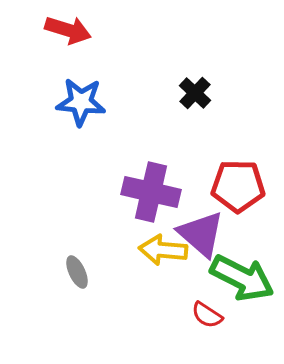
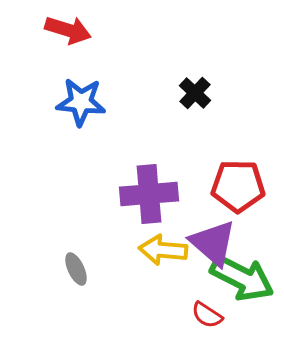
purple cross: moved 2 px left, 2 px down; rotated 18 degrees counterclockwise
purple triangle: moved 12 px right, 9 px down
gray ellipse: moved 1 px left, 3 px up
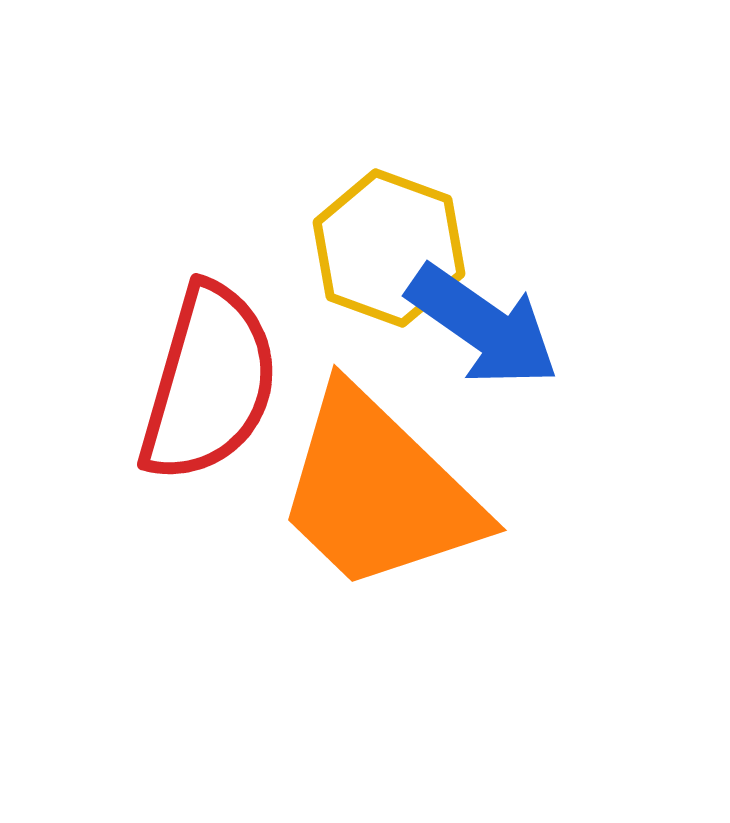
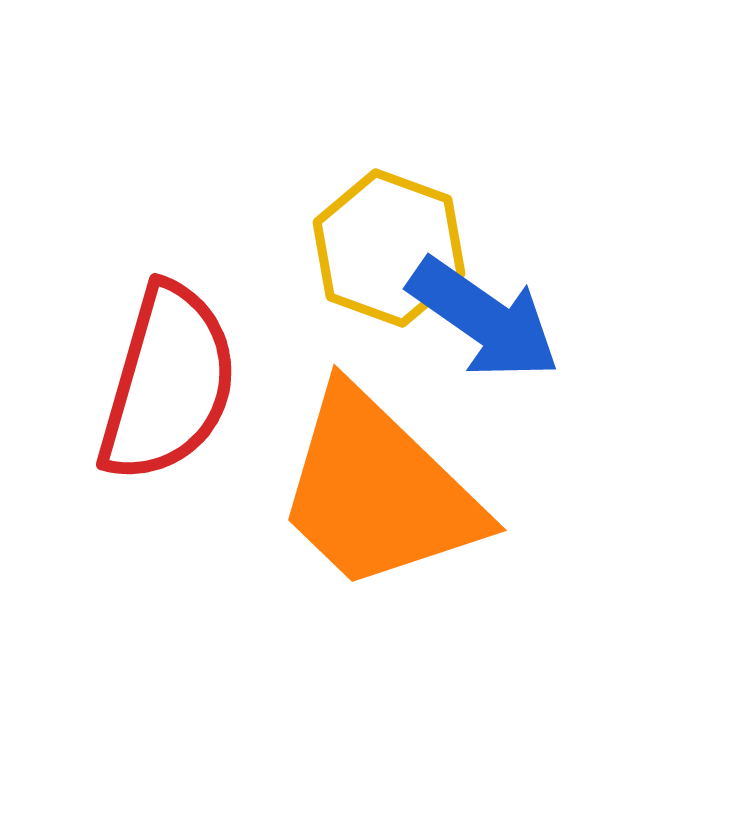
blue arrow: moved 1 px right, 7 px up
red semicircle: moved 41 px left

------------------------------------------------------------

> **WHAT TO DO**:
Restate the listing above word for word. Leave the images out.

> **OUTPUT BELOW**:
purple cross: moved 2 px left, 2 px down; rotated 18 degrees counterclockwise
purple triangle: moved 12 px right, 9 px down
gray ellipse: moved 1 px left, 3 px up
blue arrow: moved 1 px right, 7 px up
red semicircle: moved 41 px left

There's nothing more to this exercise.